- Problem:
Please return exactly the line that contains "black hammer: 5 -> 7" and every line after it, through the last line of the records below, with no pictures.

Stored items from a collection

══════════

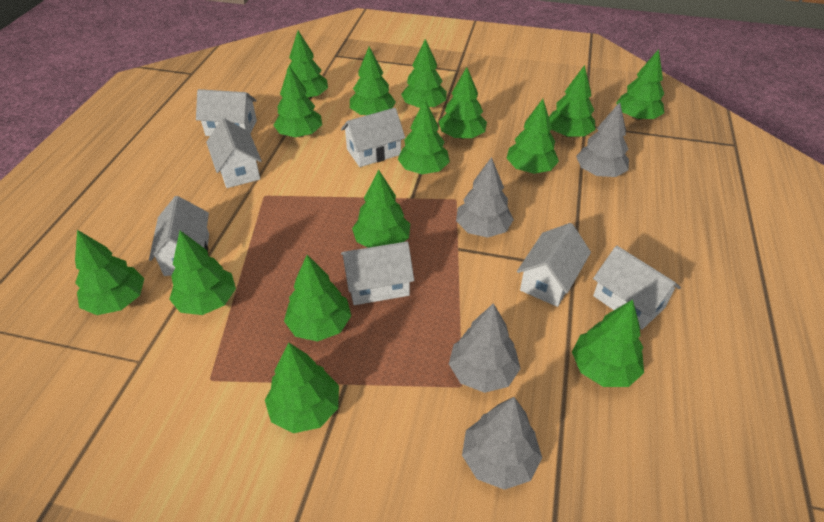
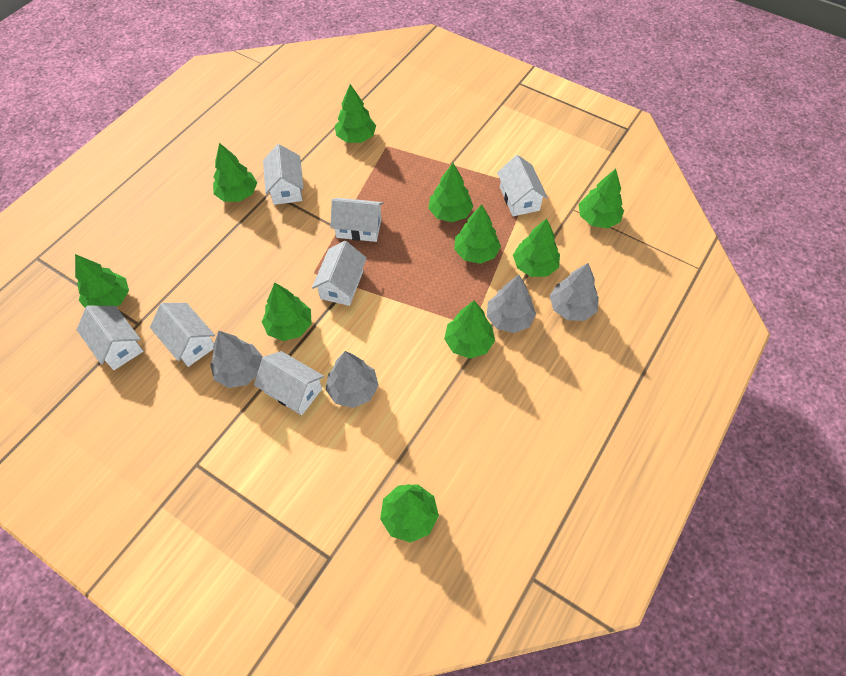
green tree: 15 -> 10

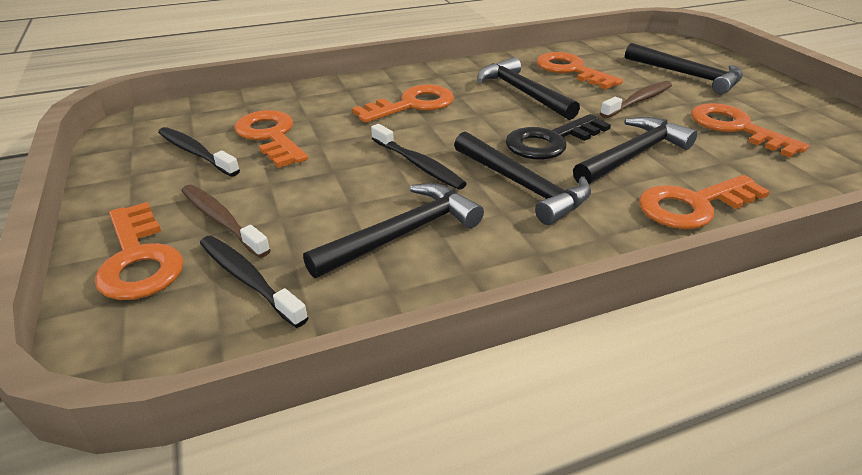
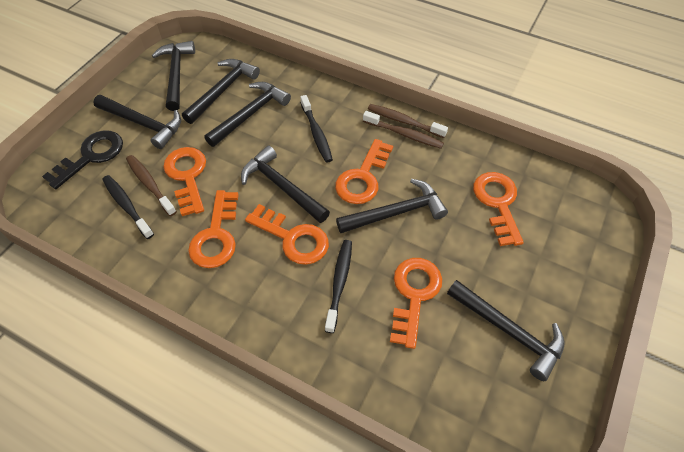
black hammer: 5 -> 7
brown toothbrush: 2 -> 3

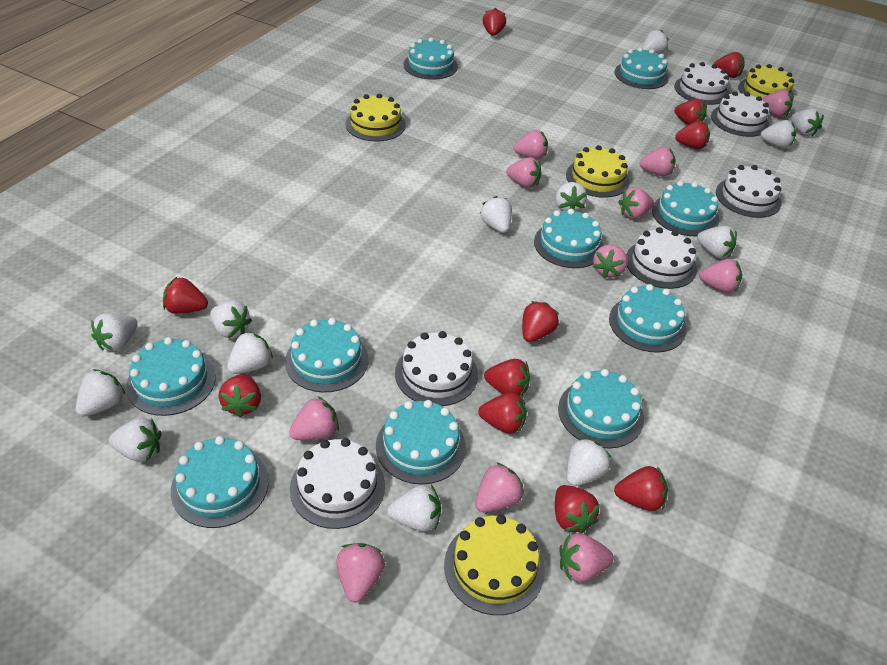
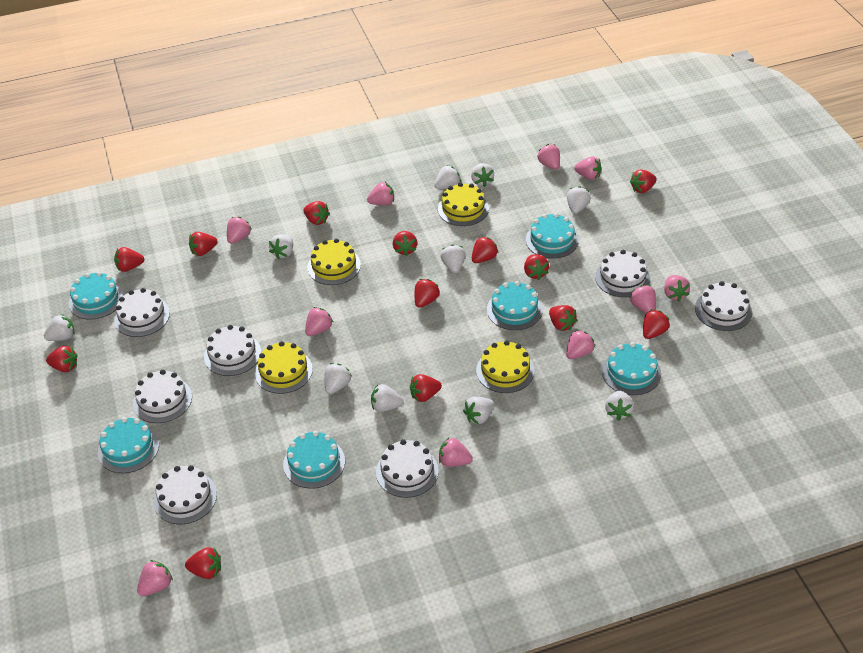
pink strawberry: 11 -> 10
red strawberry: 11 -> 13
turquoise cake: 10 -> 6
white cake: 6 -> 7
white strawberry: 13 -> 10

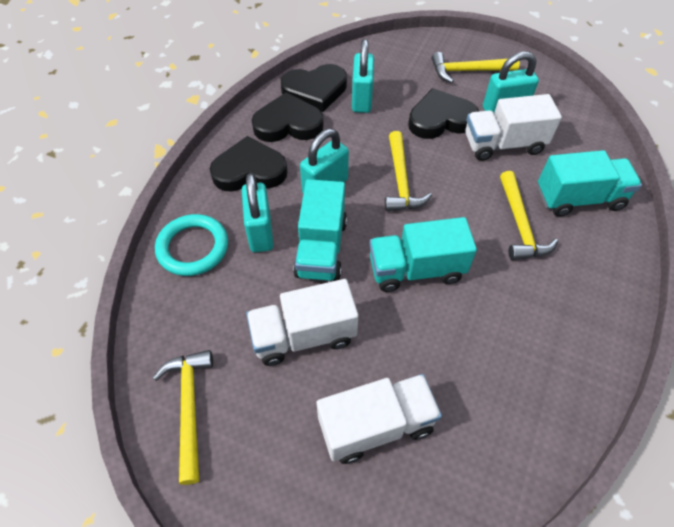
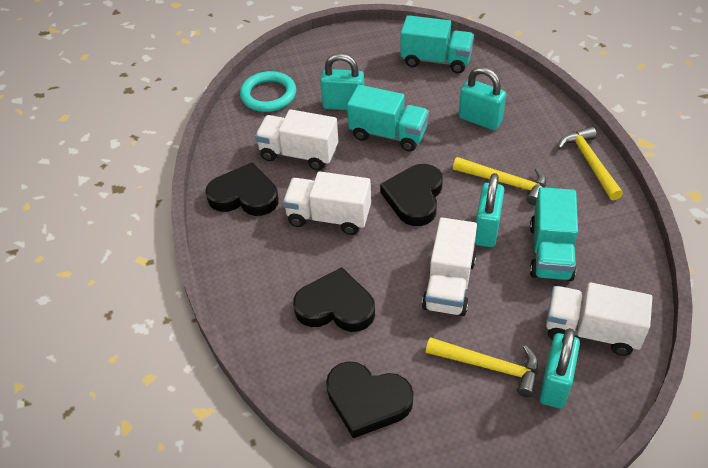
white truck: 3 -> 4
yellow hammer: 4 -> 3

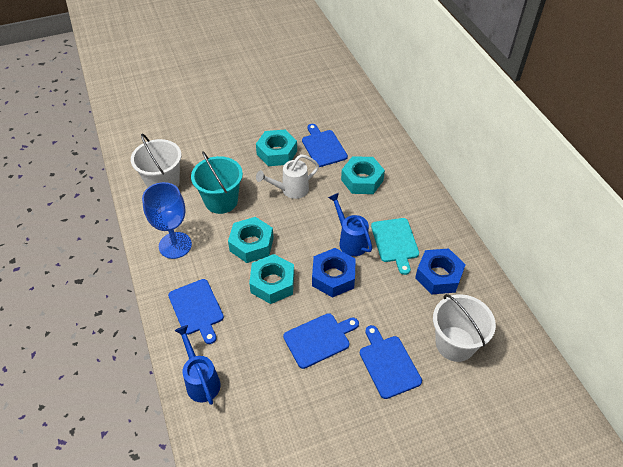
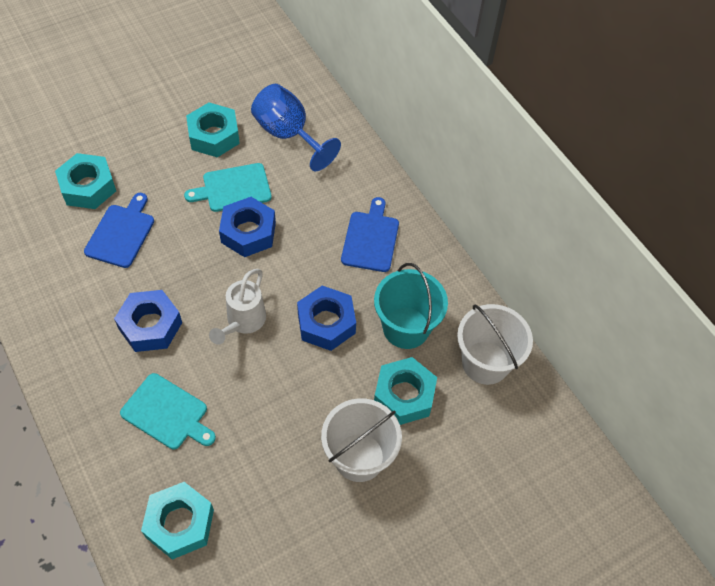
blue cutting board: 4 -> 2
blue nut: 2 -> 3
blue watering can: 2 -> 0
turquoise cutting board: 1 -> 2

══════════

- Answer to this exercise:
black hammer: 5 -> 7
brown toothbrush: 2 -> 3

pink strawberry: 11 -> 10
red strawberry: 11 -> 13
turquoise cake: 10 -> 6
white cake: 6 -> 7
white strawberry: 13 -> 10

white truck: 3 -> 4
yellow hammer: 4 -> 3

blue cutting board: 4 -> 2
blue nut: 2 -> 3
blue watering can: 2 -> 0
turquoise cutting board: 1 -> 2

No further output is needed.